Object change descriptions
+ + + + +

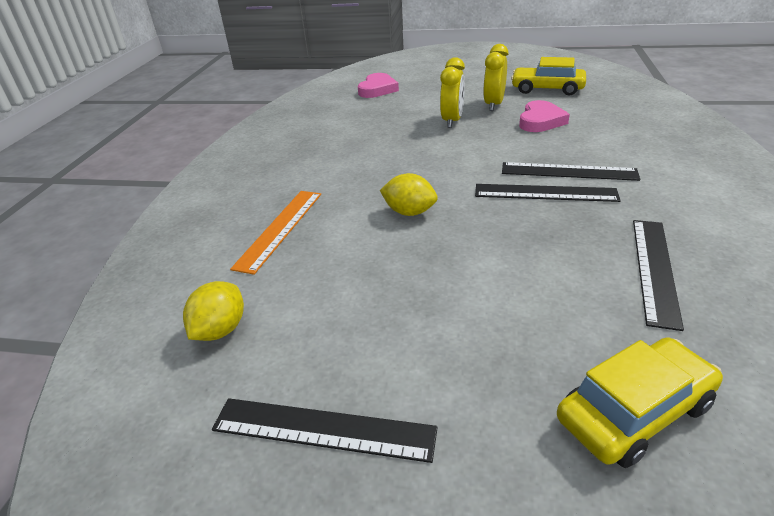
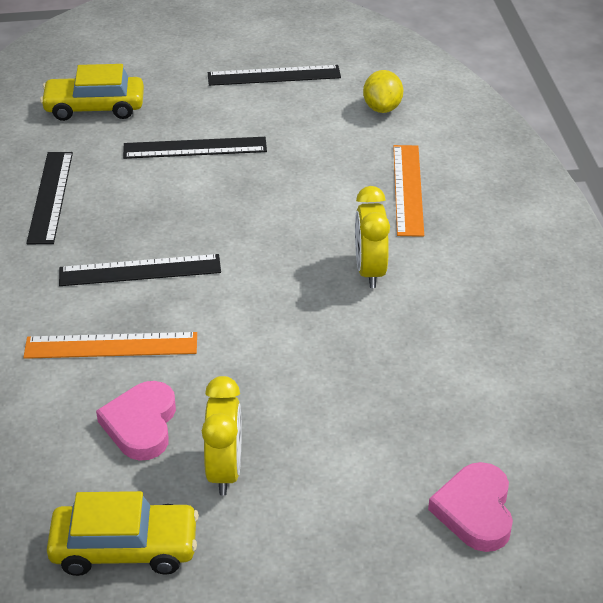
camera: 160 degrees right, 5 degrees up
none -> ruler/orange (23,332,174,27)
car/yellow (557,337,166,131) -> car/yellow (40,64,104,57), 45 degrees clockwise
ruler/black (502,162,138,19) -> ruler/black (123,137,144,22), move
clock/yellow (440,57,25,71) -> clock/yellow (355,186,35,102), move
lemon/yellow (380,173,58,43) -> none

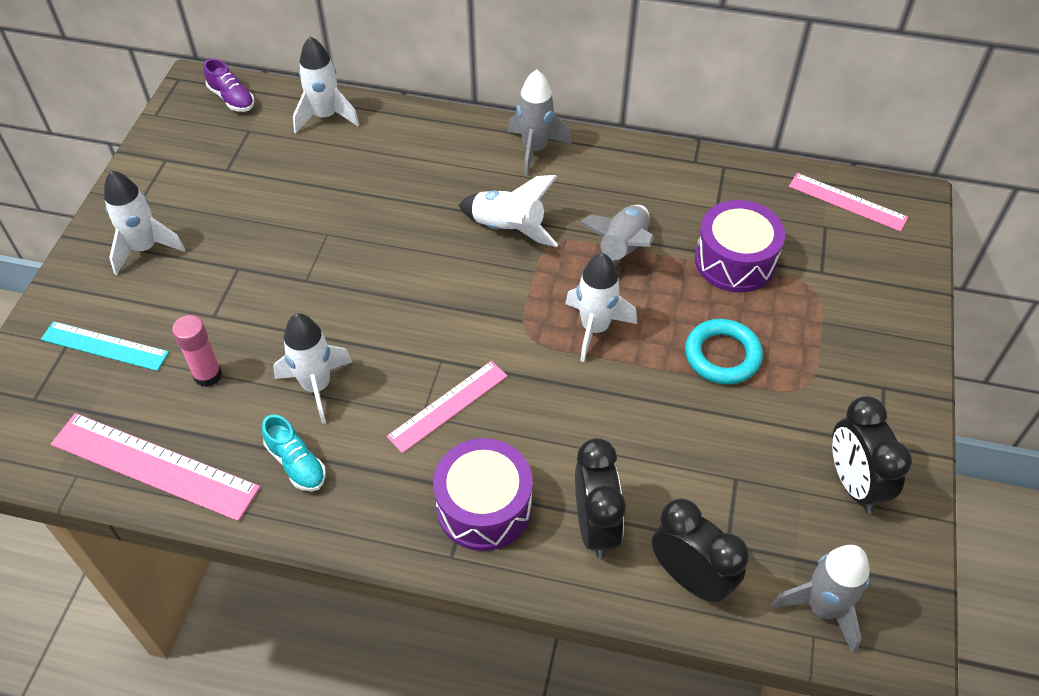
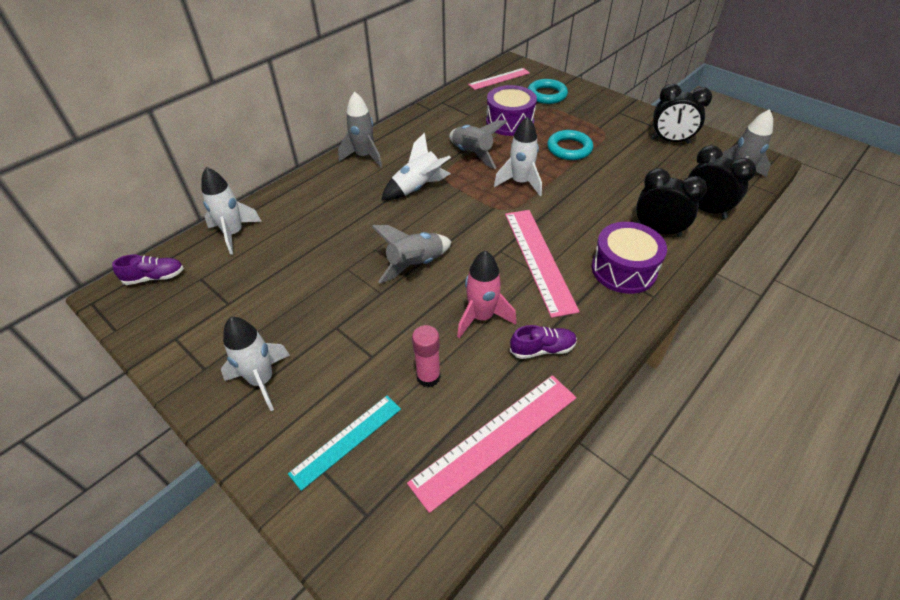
camera: 60 degrees left, 5 degrees down
none -> rocket/grey (371,225,81,59)
rocket/white (273,313,79,111) -> rocket/pink (457,250,59,88)
ruler/pink (387,361,120,92) -> ruler/pink (505,210,75,108), x1.56
shoe/turquoise (262,415,64,76) -> shoe/purple (510,325,67,34)
none -> ring/turquoise (528,79,40,25)
clock/black (652,498,97,105) -> clock/black (687,145,69,74), 60 degrees clockwise

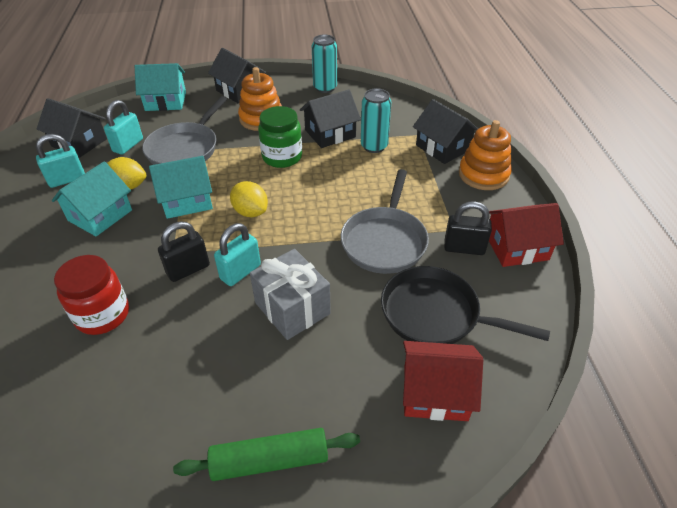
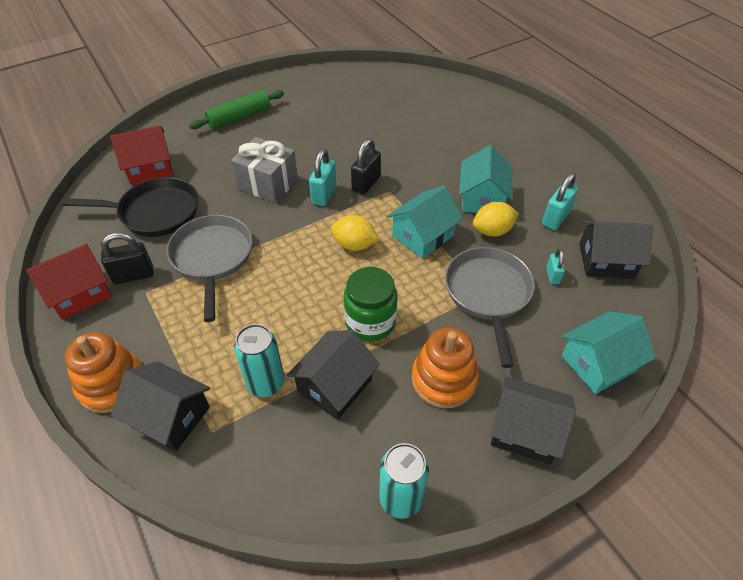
camera: 155 degrees right, 5 degrees up
padlock/turquoise (104,100,39,55) -> padlock/turquoise (546,249,19,35), x0.59
jar/red (54,255,75,80) -> none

+ + + + +

**What you should do:** Look through the entries above. Copy each line in which the string "pink" occurs.

**Response:**
rocket/white (273,313,79,111) -> rocket/pink (457,250,59,88)
ruler/pink (387,361,120,92) -> ruler/pink (505,210,75,108), x1.56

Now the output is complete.